═════ RECORD EXCERPTS ═════

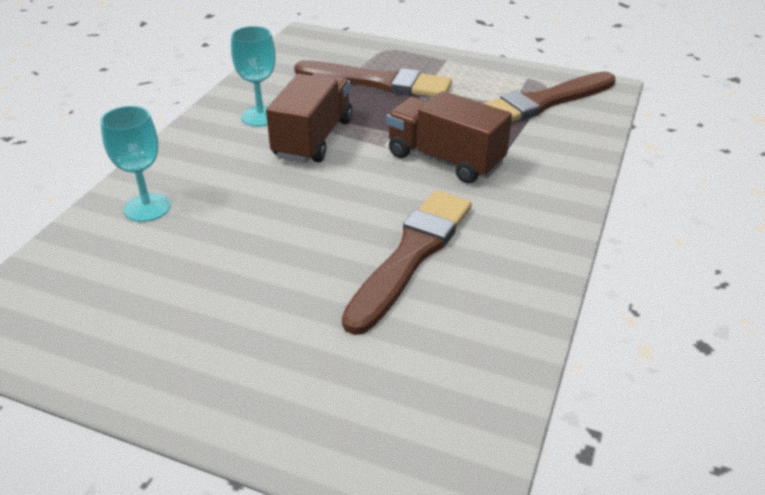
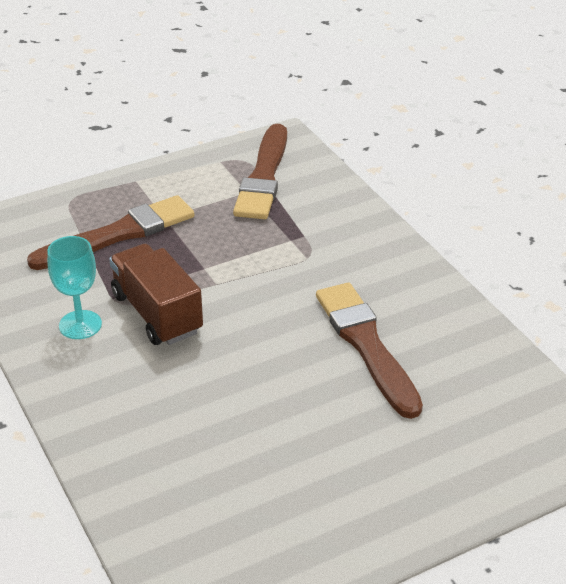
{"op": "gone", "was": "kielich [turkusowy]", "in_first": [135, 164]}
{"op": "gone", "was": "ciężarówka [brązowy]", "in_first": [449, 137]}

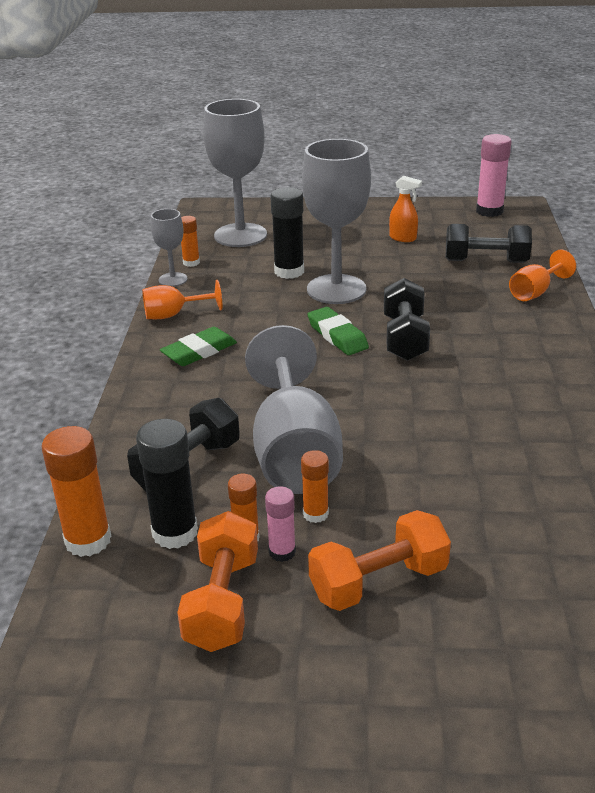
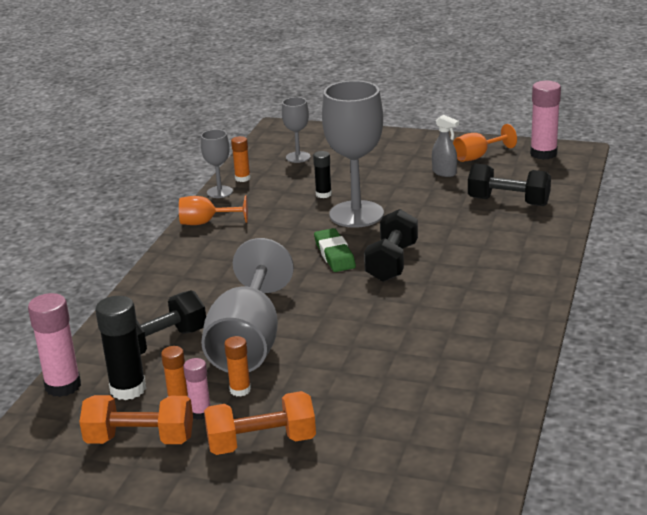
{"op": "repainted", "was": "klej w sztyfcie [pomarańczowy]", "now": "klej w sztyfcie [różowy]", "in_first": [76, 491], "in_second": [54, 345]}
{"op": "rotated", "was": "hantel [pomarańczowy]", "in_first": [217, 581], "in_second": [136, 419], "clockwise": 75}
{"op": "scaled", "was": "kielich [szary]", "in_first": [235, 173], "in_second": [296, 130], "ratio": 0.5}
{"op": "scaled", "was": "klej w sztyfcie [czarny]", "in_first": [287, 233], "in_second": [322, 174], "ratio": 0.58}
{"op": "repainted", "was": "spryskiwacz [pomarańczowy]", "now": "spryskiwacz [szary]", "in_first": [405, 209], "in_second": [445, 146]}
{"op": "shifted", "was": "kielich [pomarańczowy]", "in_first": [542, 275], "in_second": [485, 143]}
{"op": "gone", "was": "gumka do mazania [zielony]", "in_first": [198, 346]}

═════

**ABOUT THIS EXERCISE**. Exactly as written, restate all of the data, leaving out the images.

**ANSWER TO THE PROBLEM**.
{"op": "gone", "was": "kielich [turkusowy]", "in_first": [135, 164]}
{"op": "gone", "was": "ciężarówka [brązowy]", "in_first": [449, 137]}

{"op": "repainted", "was": "klej w sztyfcie [pomarańczowy]", "now": "klej w sztyfcie [różowy]", "in_first": [76, 491], "in_second": [54, 345]}
{"op": "rotated", "was": "hantel [pomarańczowy]", "in_first": [217, 581], "in_second": [136, 419], "clockwise": 75}
{"op": "scaled", "was": "kielich [szary]", "in_first": [235, 173], "in_second": [296, 130], "ratio": 0.5}
{"op": "scaled", "was": "klej w sztyfcie [czarny]", "in_first": [287, 233], "in_second": [322, 174], "ratio": 0.58}
{"op": "repainted", "was": "spryskiwacz [pomarańczowy]", "now": "spryskiwacz [szary]", "in_first": [405, 209], "in_second": [445, 146]}
{"op": "shifted", "was": "kielich [pomarańczowy]", "in_first": [542, 275], "in_second": [485, 143]}
{"op": "gone", "was": "gumka do mazania [zielony]", "in_first": [198, 346]}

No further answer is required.